## Extracted information
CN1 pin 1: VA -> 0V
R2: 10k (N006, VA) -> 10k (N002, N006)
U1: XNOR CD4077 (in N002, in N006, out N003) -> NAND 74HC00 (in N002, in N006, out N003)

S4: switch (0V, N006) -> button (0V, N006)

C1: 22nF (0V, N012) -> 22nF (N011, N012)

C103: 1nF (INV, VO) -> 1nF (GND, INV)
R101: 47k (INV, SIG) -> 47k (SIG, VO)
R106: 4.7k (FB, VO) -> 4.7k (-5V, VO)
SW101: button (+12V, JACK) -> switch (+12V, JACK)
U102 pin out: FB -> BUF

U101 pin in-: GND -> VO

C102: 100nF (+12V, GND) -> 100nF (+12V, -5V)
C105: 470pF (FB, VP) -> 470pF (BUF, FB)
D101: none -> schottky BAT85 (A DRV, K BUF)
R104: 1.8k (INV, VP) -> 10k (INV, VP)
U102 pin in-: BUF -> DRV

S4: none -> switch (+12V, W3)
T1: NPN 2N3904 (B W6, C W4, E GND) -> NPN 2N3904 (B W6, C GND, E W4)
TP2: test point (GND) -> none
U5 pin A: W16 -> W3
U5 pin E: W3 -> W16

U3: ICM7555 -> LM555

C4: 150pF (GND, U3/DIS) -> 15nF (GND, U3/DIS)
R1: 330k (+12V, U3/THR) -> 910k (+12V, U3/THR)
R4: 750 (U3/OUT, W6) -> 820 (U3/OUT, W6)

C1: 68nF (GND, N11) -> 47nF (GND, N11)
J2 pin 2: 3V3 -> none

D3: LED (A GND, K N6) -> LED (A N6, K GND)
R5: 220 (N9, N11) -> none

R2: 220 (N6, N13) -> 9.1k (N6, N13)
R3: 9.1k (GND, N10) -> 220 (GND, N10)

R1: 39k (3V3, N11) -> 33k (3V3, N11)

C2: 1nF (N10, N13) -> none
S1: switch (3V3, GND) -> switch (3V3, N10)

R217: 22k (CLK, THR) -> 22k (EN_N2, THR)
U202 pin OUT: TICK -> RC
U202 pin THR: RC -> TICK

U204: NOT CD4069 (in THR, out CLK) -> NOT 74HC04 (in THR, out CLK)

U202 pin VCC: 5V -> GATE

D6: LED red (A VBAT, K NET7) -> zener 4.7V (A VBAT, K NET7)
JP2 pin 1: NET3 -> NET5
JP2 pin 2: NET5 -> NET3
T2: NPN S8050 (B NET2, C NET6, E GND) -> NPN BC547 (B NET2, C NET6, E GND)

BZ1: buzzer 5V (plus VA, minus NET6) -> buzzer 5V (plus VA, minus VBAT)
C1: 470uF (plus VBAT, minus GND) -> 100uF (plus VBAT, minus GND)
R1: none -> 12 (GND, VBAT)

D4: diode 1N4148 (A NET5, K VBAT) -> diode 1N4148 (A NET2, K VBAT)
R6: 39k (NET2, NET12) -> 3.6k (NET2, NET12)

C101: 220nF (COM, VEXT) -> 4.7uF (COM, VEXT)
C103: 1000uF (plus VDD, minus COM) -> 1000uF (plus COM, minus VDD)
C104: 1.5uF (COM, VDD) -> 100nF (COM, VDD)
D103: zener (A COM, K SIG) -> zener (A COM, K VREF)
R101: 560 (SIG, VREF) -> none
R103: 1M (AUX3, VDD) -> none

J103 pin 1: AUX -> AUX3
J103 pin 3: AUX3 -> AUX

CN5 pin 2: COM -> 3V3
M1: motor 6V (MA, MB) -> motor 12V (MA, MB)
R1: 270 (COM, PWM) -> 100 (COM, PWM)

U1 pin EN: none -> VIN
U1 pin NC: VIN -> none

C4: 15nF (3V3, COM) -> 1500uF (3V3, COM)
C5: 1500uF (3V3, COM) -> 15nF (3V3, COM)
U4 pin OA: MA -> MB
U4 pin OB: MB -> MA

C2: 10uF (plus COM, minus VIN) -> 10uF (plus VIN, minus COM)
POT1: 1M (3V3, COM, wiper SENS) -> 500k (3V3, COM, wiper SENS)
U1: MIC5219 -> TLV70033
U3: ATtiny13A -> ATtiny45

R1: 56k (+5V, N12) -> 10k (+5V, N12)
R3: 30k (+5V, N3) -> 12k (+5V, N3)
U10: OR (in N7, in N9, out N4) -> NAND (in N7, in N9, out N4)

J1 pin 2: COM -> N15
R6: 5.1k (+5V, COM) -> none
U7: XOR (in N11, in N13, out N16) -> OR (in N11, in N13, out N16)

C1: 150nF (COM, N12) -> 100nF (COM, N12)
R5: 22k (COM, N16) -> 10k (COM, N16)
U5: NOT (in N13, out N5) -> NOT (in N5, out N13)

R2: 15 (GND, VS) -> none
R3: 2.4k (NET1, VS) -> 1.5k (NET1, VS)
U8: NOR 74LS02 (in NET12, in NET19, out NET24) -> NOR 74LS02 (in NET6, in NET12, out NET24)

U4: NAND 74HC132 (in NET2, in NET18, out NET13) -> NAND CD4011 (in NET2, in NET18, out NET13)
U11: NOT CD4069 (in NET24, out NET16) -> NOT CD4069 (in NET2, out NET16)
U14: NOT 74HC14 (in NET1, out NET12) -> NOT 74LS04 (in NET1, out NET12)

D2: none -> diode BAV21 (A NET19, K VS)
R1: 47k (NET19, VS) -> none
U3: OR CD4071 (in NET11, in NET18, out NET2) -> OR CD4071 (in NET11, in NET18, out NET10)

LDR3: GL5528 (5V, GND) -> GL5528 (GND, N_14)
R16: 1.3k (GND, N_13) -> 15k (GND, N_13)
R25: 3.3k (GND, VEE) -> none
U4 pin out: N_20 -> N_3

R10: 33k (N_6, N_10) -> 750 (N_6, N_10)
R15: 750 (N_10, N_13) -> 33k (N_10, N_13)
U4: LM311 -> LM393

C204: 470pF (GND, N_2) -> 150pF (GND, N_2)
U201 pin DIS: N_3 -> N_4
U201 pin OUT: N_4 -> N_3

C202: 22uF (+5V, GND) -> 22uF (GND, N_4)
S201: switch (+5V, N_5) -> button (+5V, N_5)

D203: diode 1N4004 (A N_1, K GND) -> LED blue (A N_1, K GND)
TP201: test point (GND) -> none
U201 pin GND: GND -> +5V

## Exercise instructions
Exact retyping is required: the line with "R10: 33k (N_6, N_10) -> 750 (N_6, N_10)" through the end of the data, both ends included, and no other line.

## Expected answer
R10: 33k (N_6, N_10) -> 750 (N_6, N_10)
R15: 750 (N_10, N_13) -> 33k (N_10, N_13)
U4: LM311 -> LM393

C204: 470pF (GND, N_2) -> 150pF (GND, N_2)
U201 pin DIS: N_3 -> N_4
U201 pin OUT: N_4 -> N_3

C202: 22uF (+5V, GND) -> 22uF (GND, N_4)
S201: switch (+5V, N_5) -> button (+5V, N_5)

D203: diode 1N4004 (A N_1, K GND) -> LED blue (A N_1, K GND)
TP201: test point (GND) -> none
U201 pin GND: GND -> +5V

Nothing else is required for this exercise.